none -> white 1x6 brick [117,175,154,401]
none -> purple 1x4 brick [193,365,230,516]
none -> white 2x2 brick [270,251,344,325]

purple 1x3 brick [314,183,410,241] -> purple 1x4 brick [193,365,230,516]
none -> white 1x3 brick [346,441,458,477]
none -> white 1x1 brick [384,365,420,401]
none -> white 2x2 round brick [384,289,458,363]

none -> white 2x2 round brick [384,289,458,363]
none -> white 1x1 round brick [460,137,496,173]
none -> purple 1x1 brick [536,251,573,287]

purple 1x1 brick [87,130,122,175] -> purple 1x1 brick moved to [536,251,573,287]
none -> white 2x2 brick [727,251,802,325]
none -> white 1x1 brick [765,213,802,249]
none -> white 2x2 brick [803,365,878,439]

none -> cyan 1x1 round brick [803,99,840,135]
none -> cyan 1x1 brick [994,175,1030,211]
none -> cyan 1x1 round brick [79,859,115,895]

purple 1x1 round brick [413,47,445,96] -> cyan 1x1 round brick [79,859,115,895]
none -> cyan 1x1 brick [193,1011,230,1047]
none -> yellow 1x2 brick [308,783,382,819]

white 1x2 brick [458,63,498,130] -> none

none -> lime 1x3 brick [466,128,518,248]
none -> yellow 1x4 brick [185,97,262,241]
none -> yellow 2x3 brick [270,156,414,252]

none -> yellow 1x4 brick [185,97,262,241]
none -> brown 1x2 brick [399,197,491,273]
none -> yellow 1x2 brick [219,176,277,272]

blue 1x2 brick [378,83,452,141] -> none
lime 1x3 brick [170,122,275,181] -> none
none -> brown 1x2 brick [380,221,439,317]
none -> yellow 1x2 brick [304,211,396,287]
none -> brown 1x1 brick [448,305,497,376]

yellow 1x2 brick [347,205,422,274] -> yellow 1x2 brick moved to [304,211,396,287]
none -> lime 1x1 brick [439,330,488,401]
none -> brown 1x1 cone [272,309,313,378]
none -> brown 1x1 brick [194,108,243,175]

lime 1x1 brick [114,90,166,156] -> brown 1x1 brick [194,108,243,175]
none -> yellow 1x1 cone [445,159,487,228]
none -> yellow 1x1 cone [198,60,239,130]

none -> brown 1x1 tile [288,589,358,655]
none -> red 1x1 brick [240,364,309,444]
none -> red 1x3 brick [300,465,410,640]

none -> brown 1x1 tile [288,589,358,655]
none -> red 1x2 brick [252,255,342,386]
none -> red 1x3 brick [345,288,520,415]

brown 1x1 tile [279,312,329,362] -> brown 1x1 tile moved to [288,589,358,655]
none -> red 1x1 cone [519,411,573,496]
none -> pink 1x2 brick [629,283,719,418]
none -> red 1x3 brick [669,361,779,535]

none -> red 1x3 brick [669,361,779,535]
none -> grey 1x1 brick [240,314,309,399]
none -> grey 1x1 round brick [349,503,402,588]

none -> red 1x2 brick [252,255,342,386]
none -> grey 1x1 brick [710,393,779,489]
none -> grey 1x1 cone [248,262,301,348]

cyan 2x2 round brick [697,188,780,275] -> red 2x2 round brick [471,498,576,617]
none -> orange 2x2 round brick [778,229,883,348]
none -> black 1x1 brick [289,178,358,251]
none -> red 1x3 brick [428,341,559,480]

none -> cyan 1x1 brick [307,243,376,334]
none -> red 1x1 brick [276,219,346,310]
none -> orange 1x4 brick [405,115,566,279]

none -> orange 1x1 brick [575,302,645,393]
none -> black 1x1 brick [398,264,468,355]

---

An exact repeat of the lines from the one containing "none -> orange 1x4 brick [405,115,566,279]" through the final line above, both included, is the whole answer.

none -> orange 1x4 brick [405,115,566,279]

none -> orange 1x1 brick [575,302,645,393]
none -> black 1x1 brick [398,264,468,355]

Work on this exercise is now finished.